__WHAT IS REQUIRED__:
Copy each line of the records that holds the string "rectangle".

__DATA SUPPLIED__:
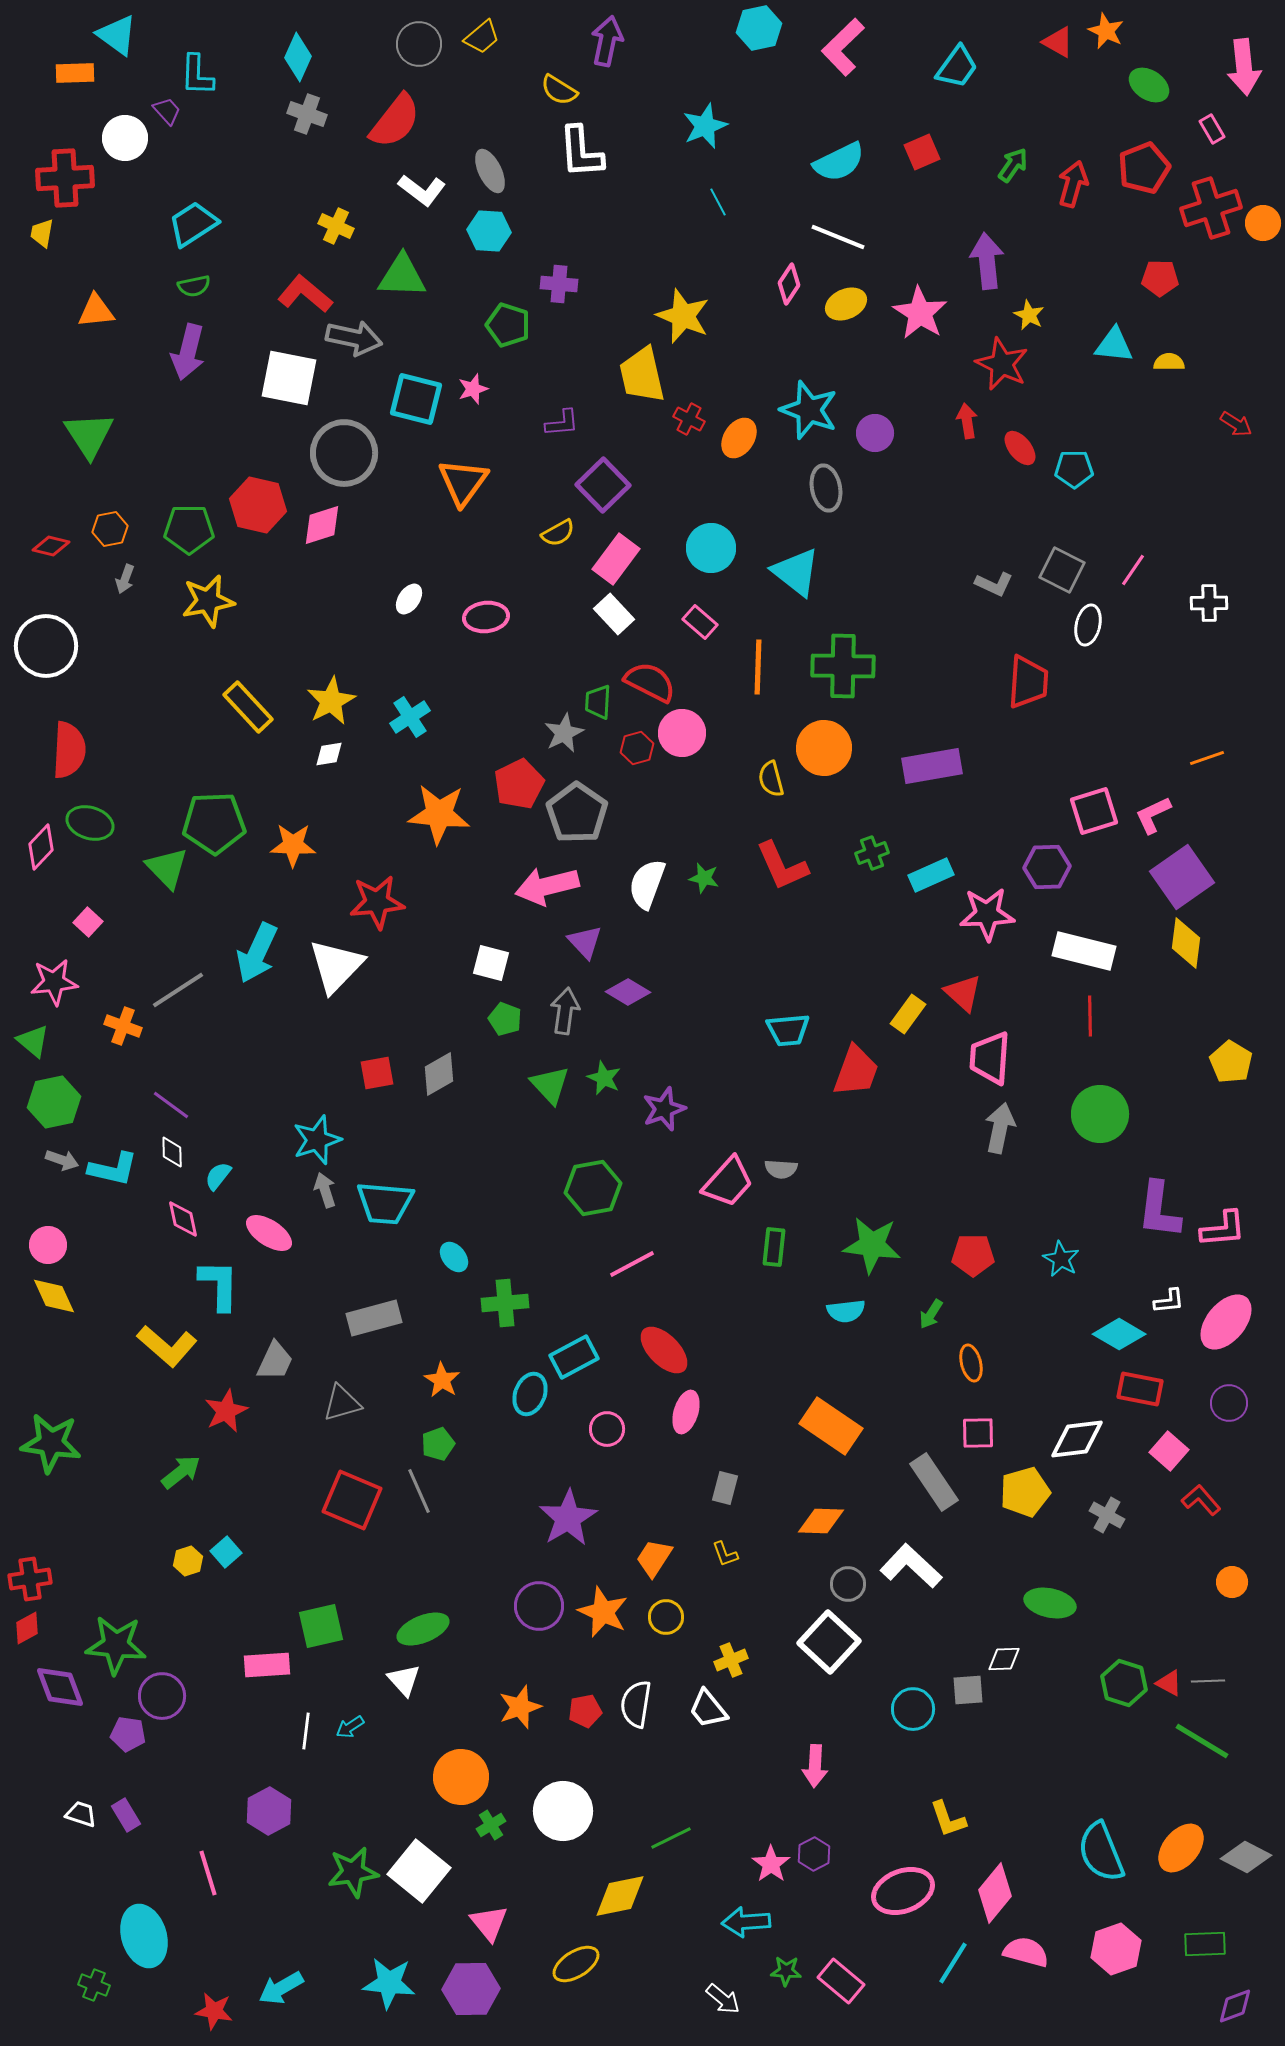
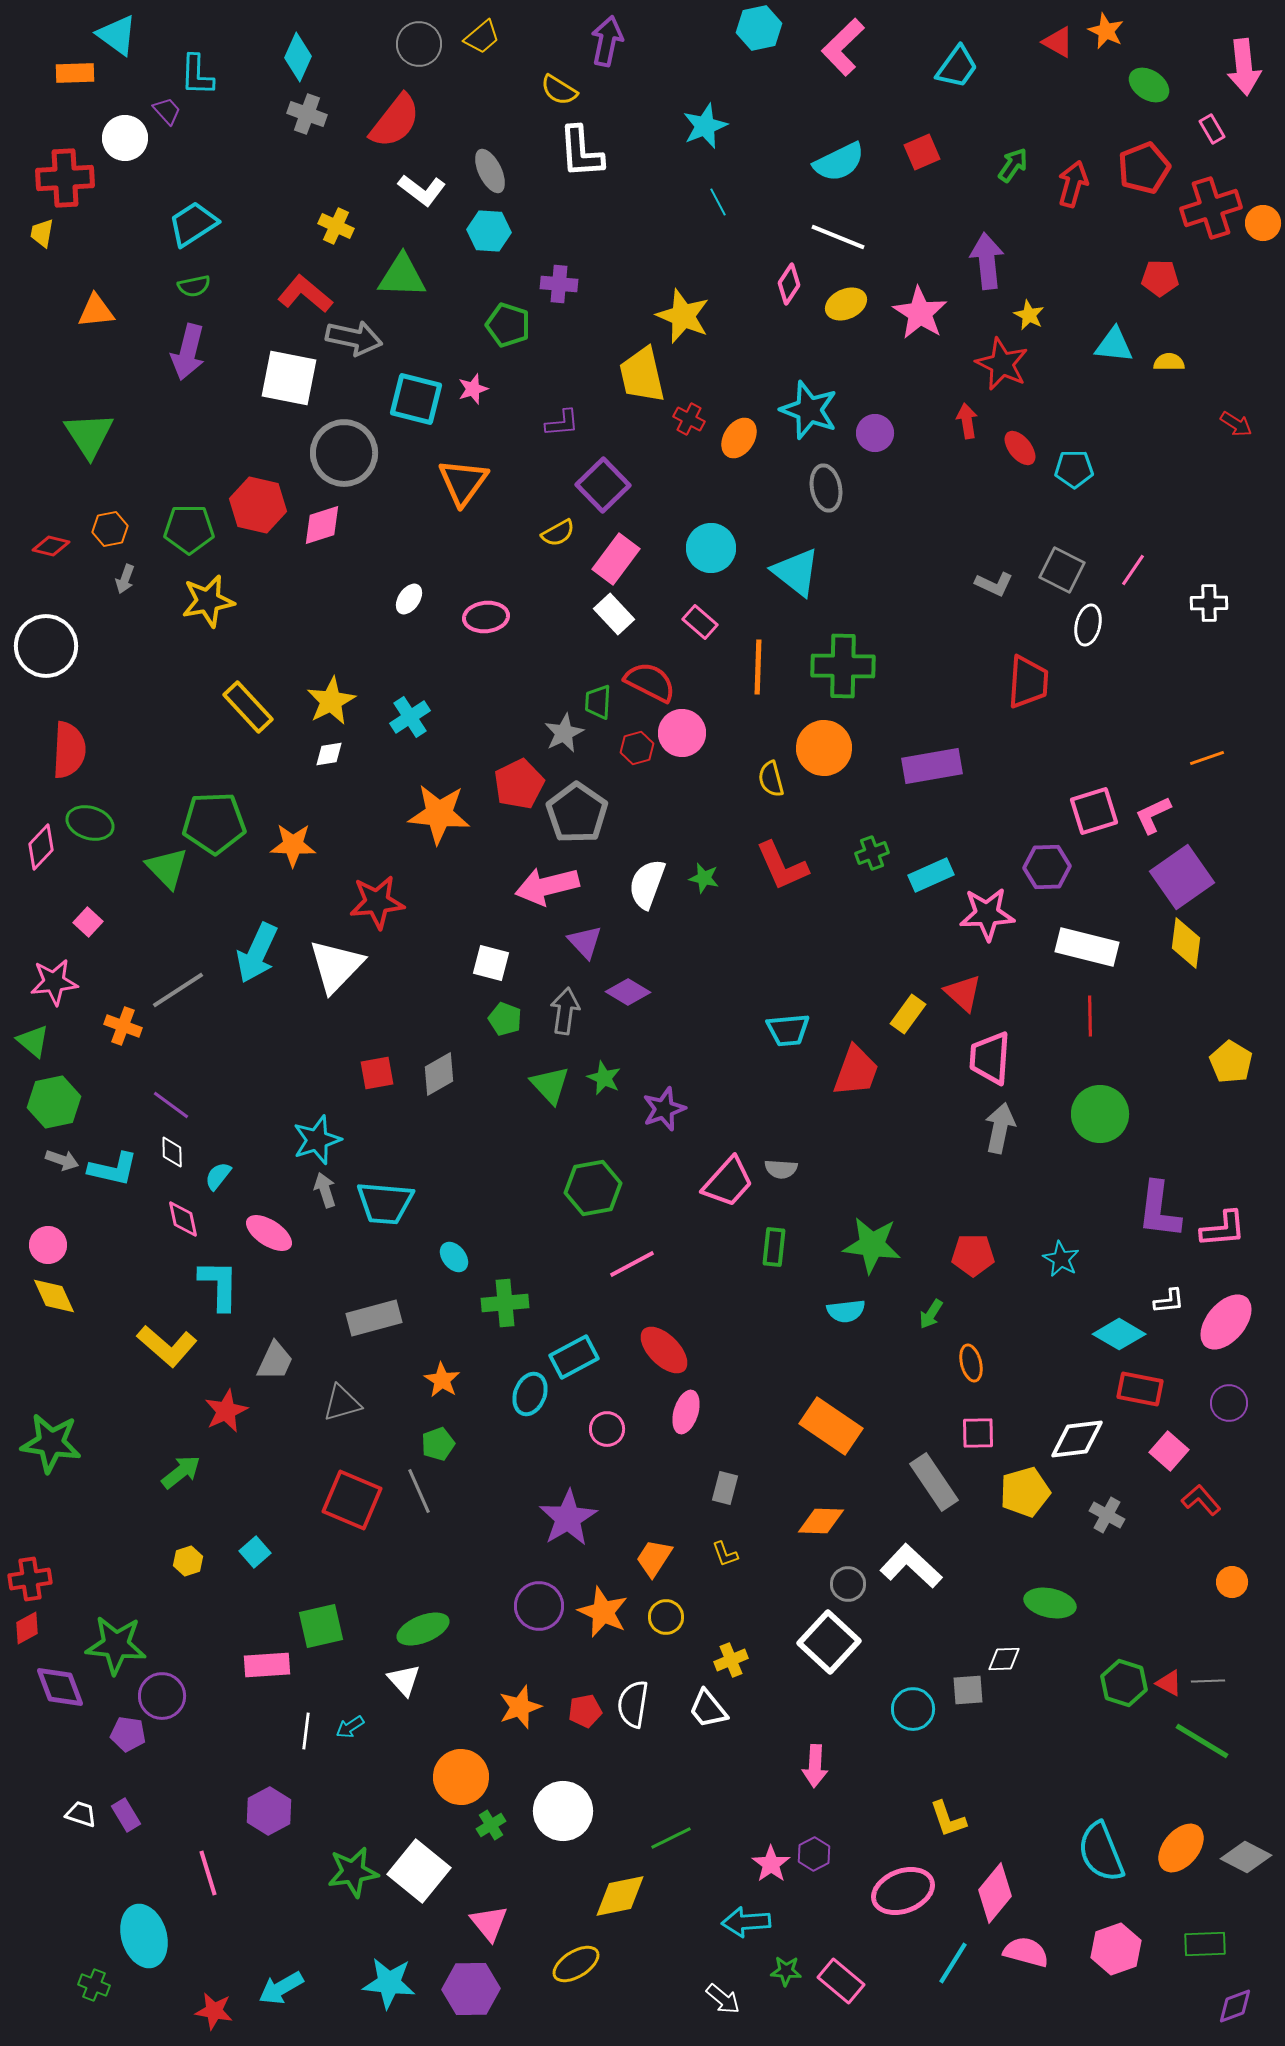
white rectangle at (1084, 951): moved 3 px right, 4 px up
cyan square at (226, 1552): moved 29 px right
white semicircle at (636, 1704): moved 3 px left
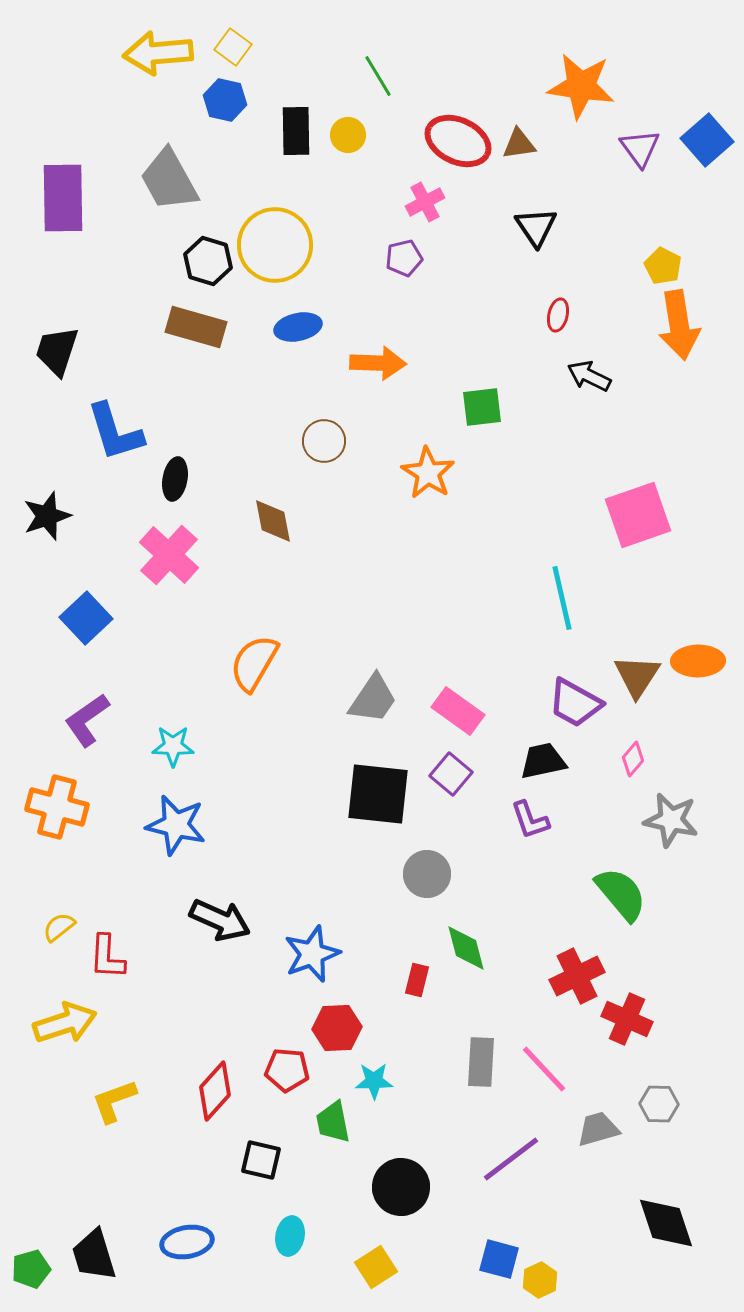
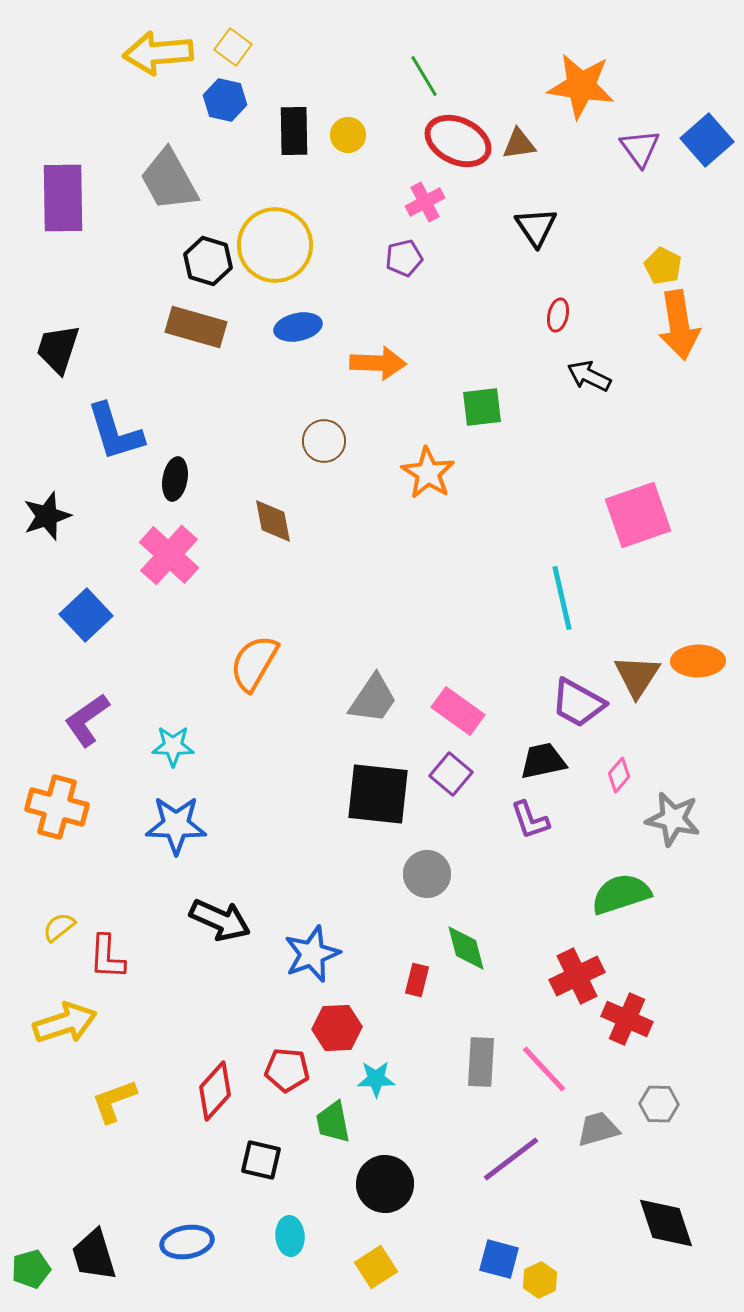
green line at (378, 76): moved 46 px right
black rectangle at (296, 131): moved 2 px left
black trapezoid at (57, 351): moved 1 px right, 2 px up
blue square at (86, 618): moved 3 px up
purple trapezoid at (575, 703): moved 3 px right
pink diamond at (633, 759): moved 14 px left, 16 px down
gray star at (671, 820): moved 2 px right, 1 px up
blue star at (176, 825): rotated 12 degrees counterclockwise
green semicircle at (621, 894): rotated 68 degrees counterclockwise
cyan star at (374, 1081): moved 2 px right, 2 px up
black circle at (401, 1187): moved 16 px left, 3 px up
cyan ellipse at (290, 1236): rotated 15 degrees counterclockwise
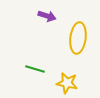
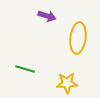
green line: moved 10 px left
yellow star: rotated 15 degrees counterclockwise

__YOUR RESPONSE__:
white rectangle at (1084, 951): moved 3 px right, 4 px up
black rectangle at (296, 131): moved 2 px left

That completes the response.